Given data ::
= Beginning of Section =

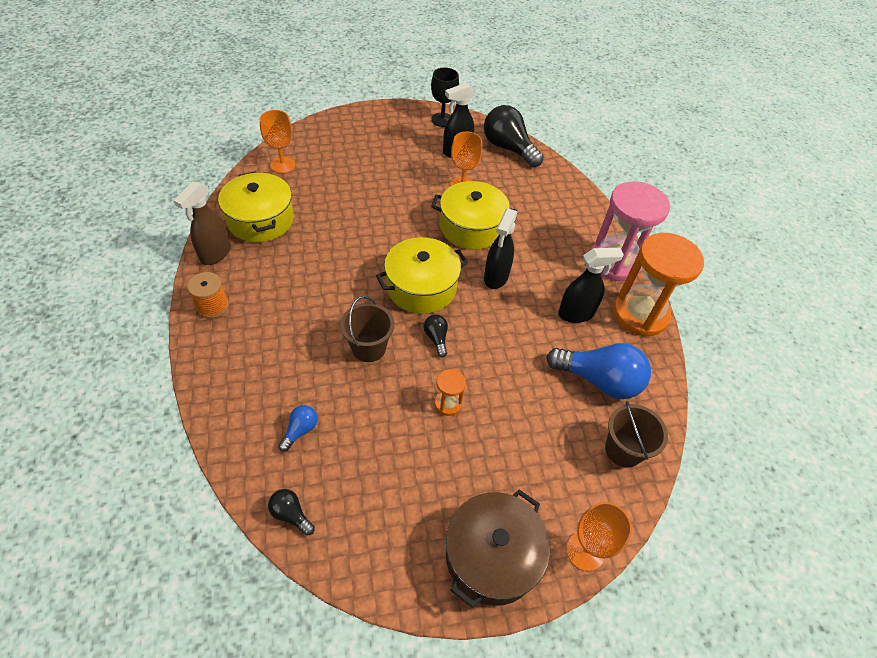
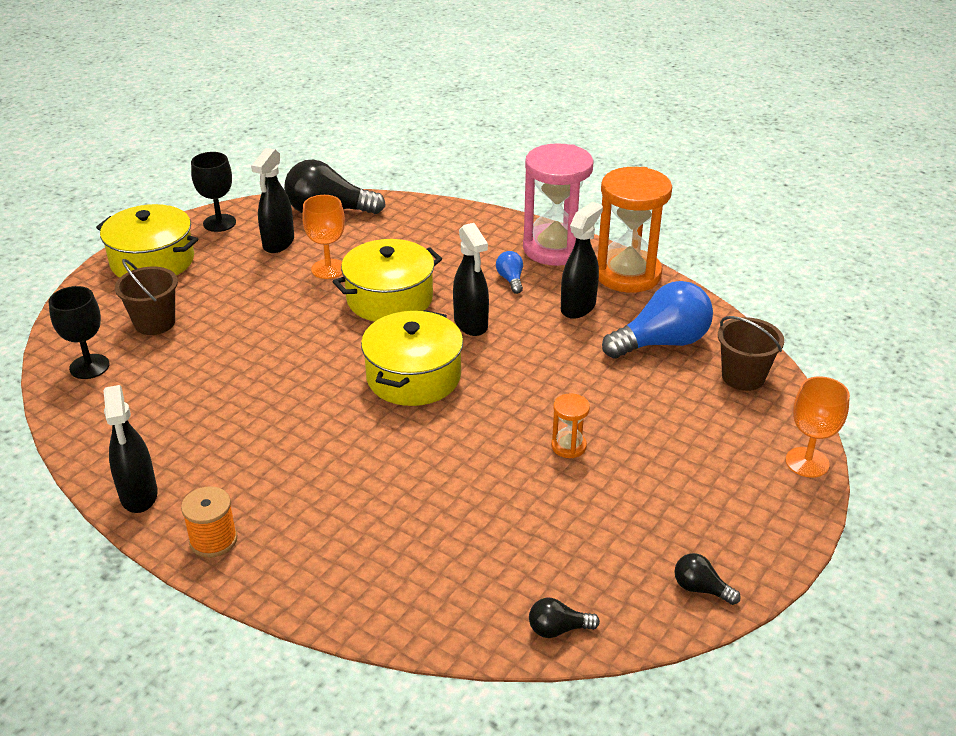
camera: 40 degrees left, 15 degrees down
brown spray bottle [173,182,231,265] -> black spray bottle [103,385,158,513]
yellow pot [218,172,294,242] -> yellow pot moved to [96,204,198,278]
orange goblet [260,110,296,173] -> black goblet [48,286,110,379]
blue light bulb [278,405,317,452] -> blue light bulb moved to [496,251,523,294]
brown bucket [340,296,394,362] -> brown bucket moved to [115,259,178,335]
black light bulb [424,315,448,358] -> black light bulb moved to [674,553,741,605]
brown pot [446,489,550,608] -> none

= End of Section =
= Beginning of Section =

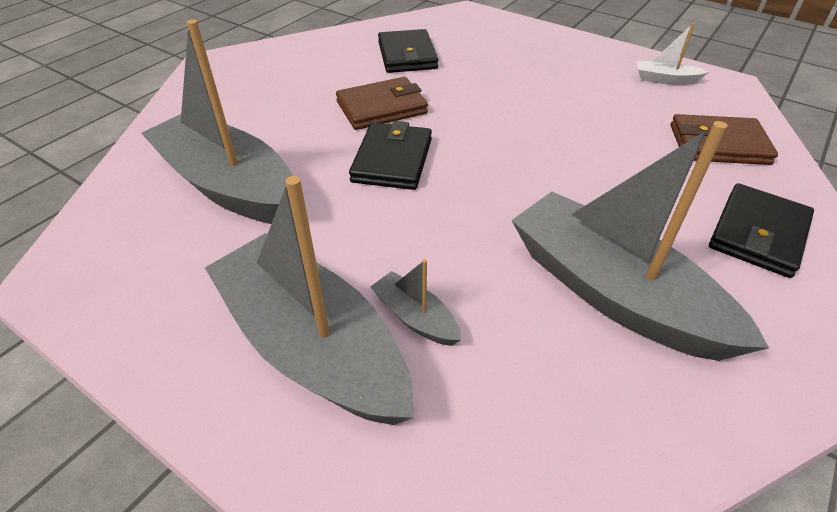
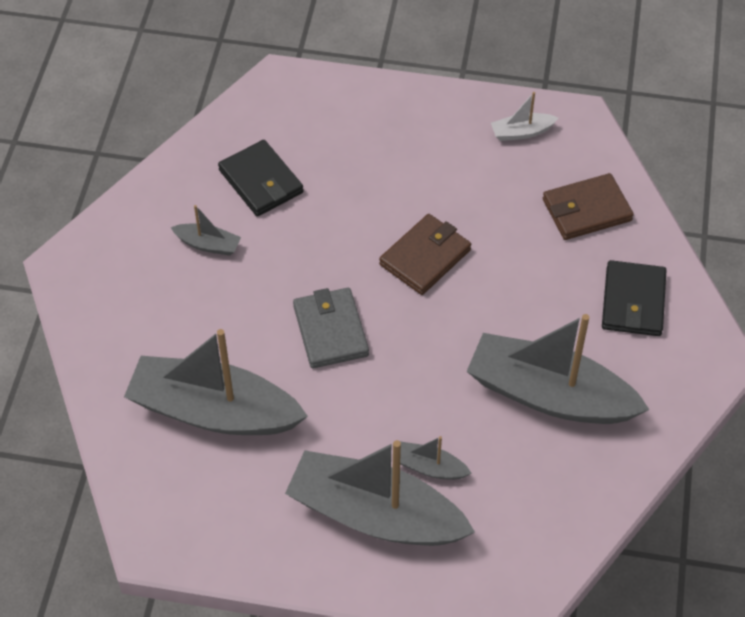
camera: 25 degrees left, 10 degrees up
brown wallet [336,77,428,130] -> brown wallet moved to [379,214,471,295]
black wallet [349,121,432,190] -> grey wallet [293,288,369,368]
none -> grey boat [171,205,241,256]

= End of Section =
= Beginning of Section =

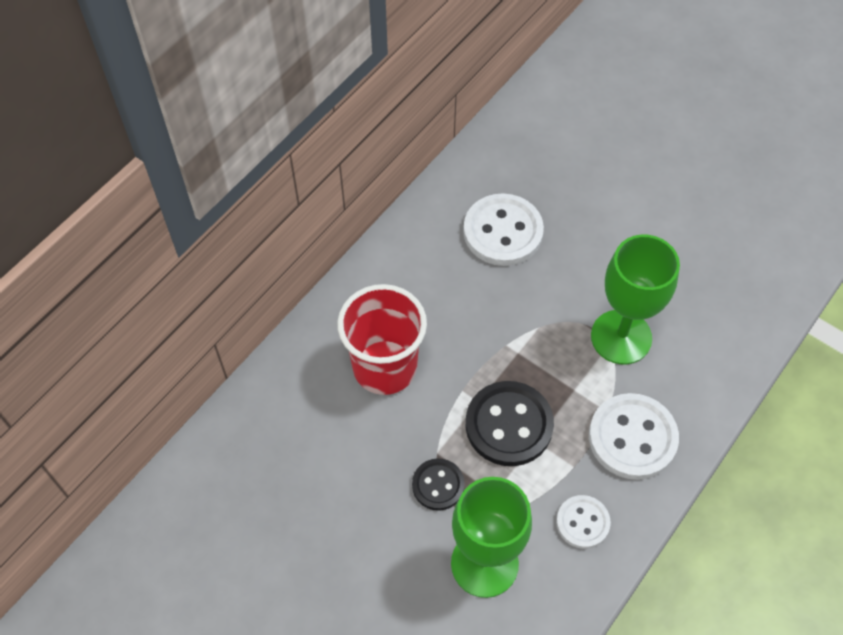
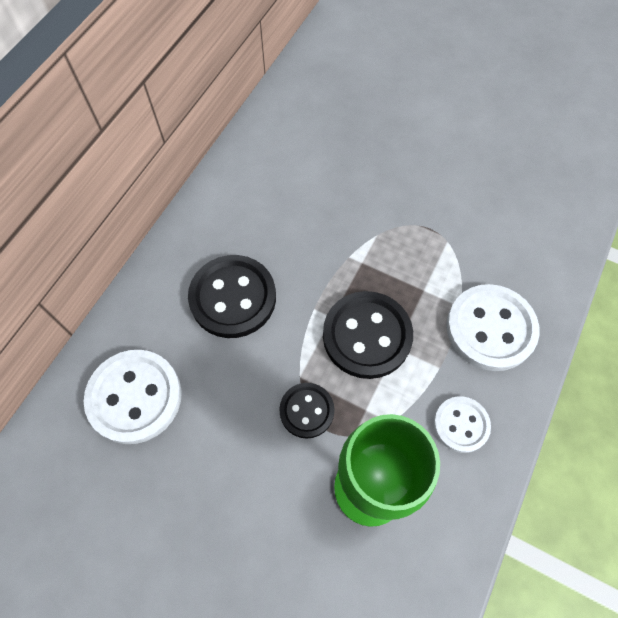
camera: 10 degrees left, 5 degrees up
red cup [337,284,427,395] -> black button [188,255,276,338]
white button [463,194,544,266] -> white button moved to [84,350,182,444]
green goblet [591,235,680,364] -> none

= End of Section =

Problem ::
Reply with nothing but the count of lines in the entries above that contain "grey".

Your response ::
2